(Collected data)
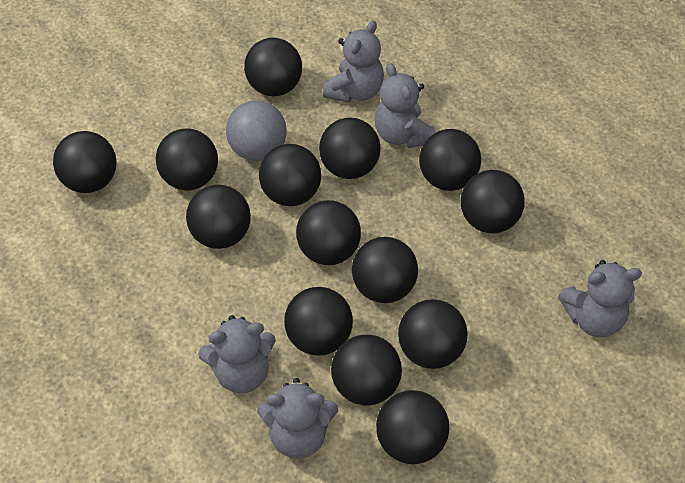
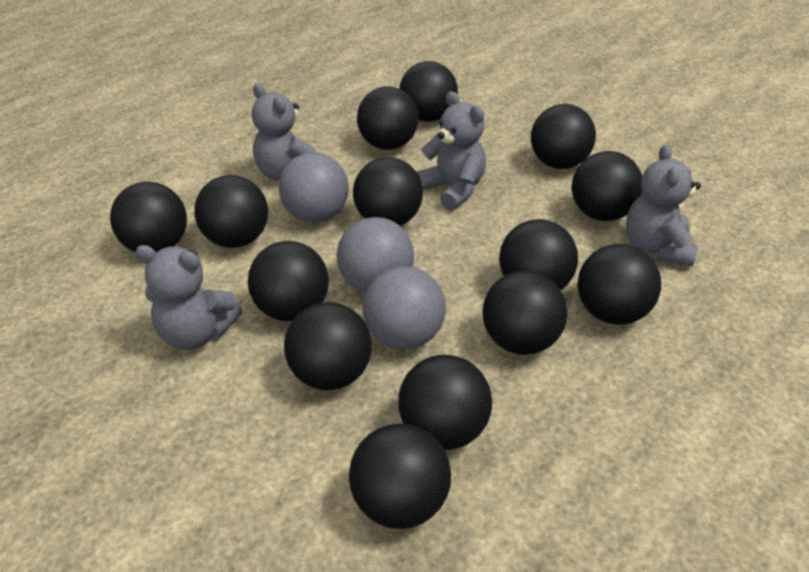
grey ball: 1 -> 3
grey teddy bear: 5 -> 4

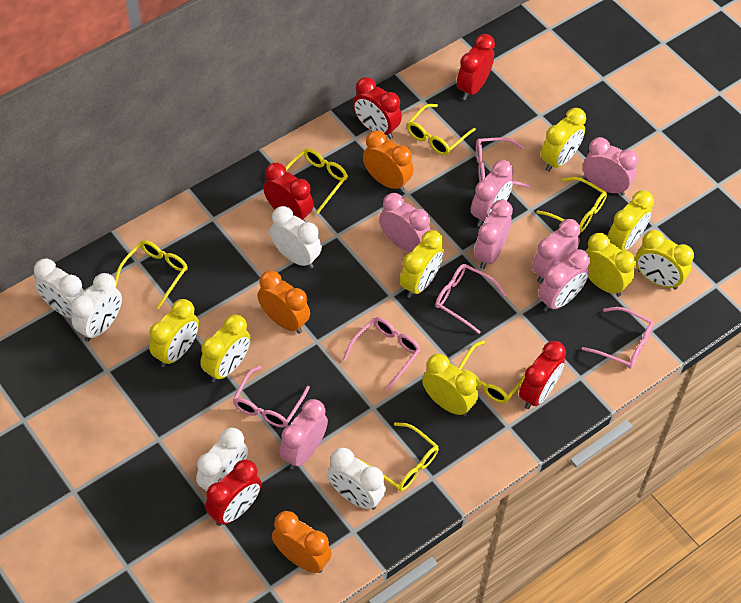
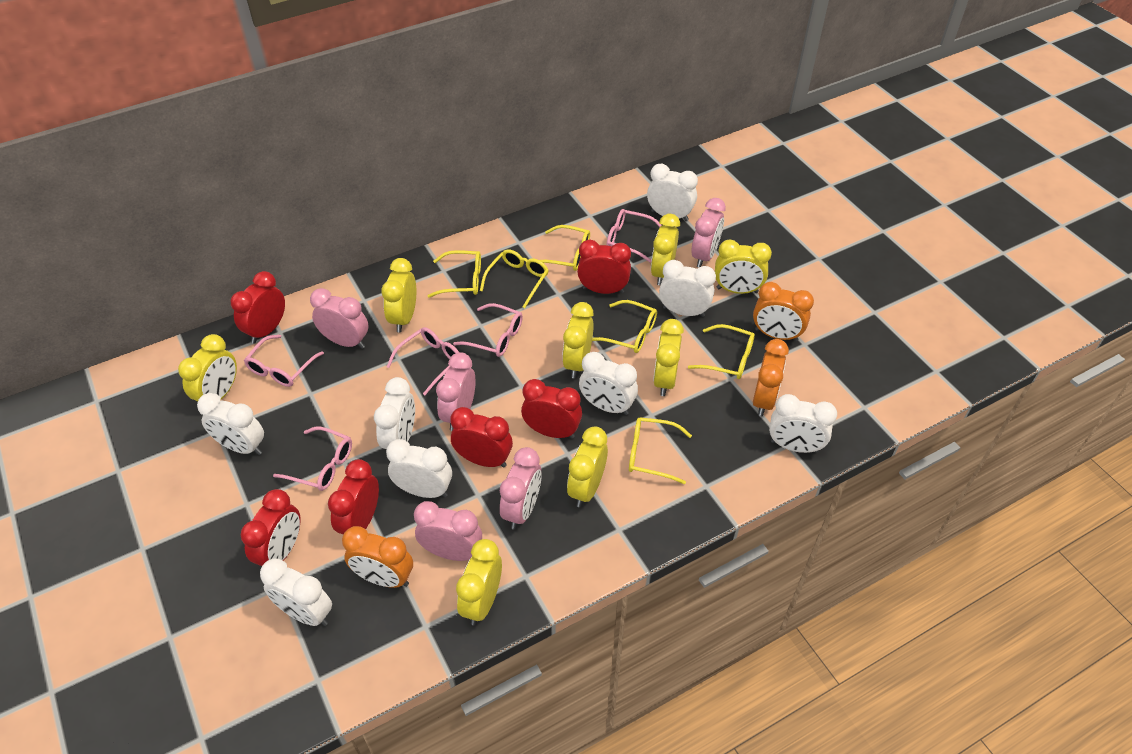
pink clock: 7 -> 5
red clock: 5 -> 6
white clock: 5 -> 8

==

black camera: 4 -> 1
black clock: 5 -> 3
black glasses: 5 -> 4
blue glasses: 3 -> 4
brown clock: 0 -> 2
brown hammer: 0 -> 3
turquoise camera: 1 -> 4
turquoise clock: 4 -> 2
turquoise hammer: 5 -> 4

» **Work task**
Each line of the entries that contains the word "clock" should be listed.

» **Task solution**
pink clock: 7 -> 5
red clock: 5 -> 6
white clock: 5 -> 8
black clock: 5 -> 3
brown clock: 0 -> 2
turquoise clock: 4 -> 2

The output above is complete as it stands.